RECORDS TO PROCESS START

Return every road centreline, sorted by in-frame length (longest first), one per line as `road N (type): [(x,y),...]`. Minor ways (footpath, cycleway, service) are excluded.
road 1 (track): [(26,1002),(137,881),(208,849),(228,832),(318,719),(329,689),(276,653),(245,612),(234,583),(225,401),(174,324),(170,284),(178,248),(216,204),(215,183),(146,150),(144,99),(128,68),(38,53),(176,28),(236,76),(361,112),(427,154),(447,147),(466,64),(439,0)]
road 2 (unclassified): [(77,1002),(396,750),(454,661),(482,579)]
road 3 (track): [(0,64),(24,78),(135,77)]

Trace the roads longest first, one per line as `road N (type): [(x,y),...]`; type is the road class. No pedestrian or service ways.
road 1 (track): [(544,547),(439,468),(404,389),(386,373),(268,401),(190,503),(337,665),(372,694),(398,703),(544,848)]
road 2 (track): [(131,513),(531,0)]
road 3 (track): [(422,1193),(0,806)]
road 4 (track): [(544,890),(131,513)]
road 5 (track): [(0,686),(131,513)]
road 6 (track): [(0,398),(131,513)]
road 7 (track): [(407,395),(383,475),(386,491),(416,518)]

RECORDS TO PROCESS END

EXERCISE INSTRUCTIONS :: The reply should consist of the records, reproduced exactly.

RESPONSE AREA ::
Return every road centreline, sorted by in-frame length (longest first), one per line as `road N (type): [(x,y),...]`. Minor ways (footpath, cycleway, service) are excluded.
road 1 (track): [(26,1002),(137,881),(208,849),(228,832),(318,719),(329,689),(276,653),(245,612),(234,583),(225,401),(174,324),(170,284),(178,248),(216,204),(215,183),(146,150),(144,99),(128,68),(38,53),(176,28),(236,76),(361,112),(427,154),(447,147),(466,64),(439,0)]
road 2 (unclassified): [(77,1002),(396,750),(454,661),(482,579)]
road 3 (track): [(0,64),(24,78),(135,77)]

Trace the roads longest first, one per line as `road N (type): [(x,y),...]`; type is the road class. No pedestrian or service ways.
road 1 (track): [(544,547),(439,468),(404,389),(386,373),(268,401),(190,503),(337,665),(372,694),(398,703),(544,848)]
road 2 (track): [(131,513),(531,0)]
road 3 (track): [(422,1193),(0,806)]
road 4 (track): [(544,890),(131,513)]
road 5 (track): [(0,686),(131,513)]
road 6 (track): [(0,398),(131,513)]
road 7 (track): [(407,395),(383,475),(386,491),(416,518)]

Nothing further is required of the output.